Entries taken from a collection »
--------------------
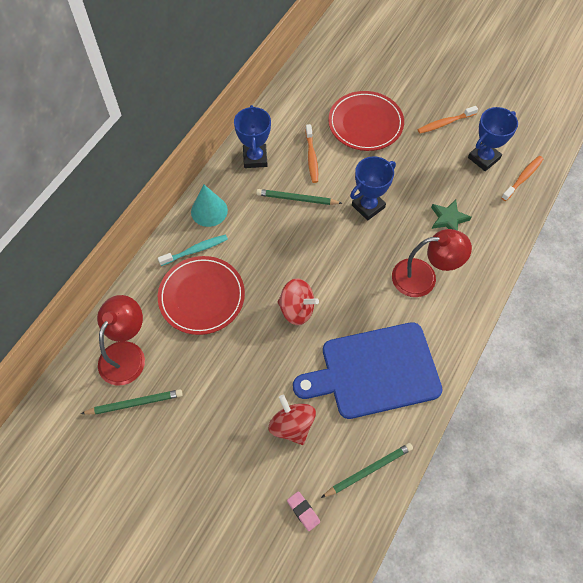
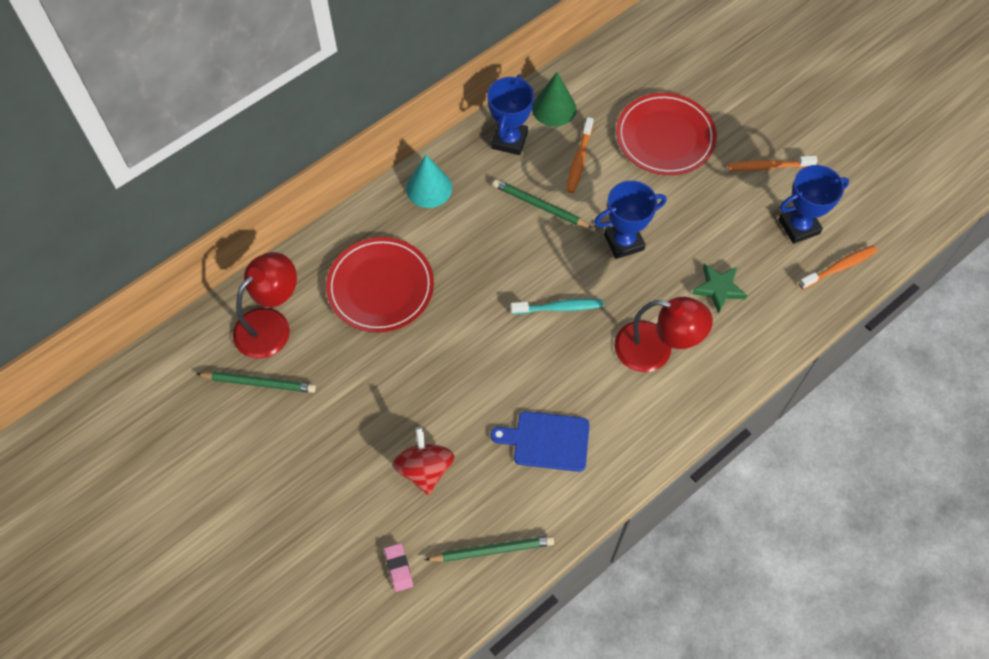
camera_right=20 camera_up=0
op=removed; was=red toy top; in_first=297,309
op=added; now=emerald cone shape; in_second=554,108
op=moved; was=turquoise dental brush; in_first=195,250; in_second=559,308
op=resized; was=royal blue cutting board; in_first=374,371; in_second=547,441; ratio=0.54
--------------------
Please retype the data exactly, but do not carry over any picture.

OUTPUT FOR THIS TASK »
camera_right=20 camera_up=0
op=removed; was=red toy top; in_first=297,309
op=added; now=emerald cone shape; in_second=554,108
op=moved; was=turquoise dental brush; in_first=195,250; in_second=559,308
op=resized; was=royal blue cutting board; in_first=374,371; in_second=547,441; ratio=0.54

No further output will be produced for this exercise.